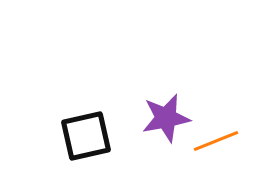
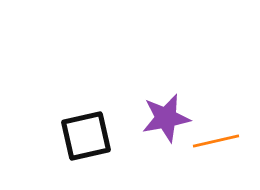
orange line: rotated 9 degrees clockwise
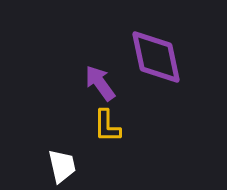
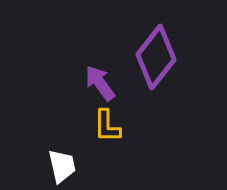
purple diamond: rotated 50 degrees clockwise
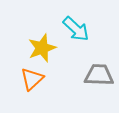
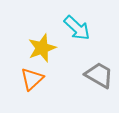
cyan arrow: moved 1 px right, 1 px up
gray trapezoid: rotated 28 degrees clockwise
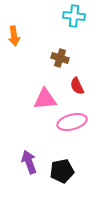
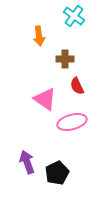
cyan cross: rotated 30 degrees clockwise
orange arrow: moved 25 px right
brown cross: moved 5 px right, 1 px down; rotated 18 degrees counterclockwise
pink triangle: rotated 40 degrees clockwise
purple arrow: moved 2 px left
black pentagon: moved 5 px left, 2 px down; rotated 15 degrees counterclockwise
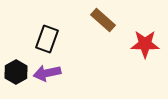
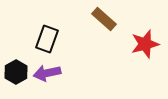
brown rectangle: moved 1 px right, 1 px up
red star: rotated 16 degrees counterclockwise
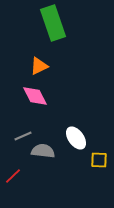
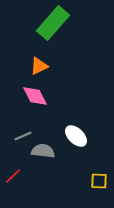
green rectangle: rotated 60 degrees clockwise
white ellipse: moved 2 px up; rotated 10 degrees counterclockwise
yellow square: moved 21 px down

▬▬▬▬▬▬▬▬▬▬

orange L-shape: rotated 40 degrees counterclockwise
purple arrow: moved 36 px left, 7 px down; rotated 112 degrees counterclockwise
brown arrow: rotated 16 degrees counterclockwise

▬▬▬▬▬▬▬▬▬▬

Task objective:
Take the lines above starting at the one containing "gray trapezoid: rotated 28 degrees clockwise" and ending at the one containing "yellow square: moved 21 px down", and print them again exactly, without pictures.

Written solution:
gray trapezoid: rotated 28 degrees clockwise
cyan cross: rotated 30 degrees clockwise
orange arrow: moved 25 px right
brown cross: moved 5 px right, 1 px down; rotated 18 degrees counterclockwise
pink triangle: rotated 40 degrees clockwise
purple arrow: moved 2 px left
black pentagon: moved 5 px left, 2 px down; rotated 15 degrees counterclockwise
brown rectangle: moved 1 px right, 1 px up
red star: rotated 16 degrees counterclockwise
green rectangle: rotated 60 degrees clockwise
white ellipse: moved 2 px up; rotated 10 degrees counterclockwise
yellow square: moved 21 px down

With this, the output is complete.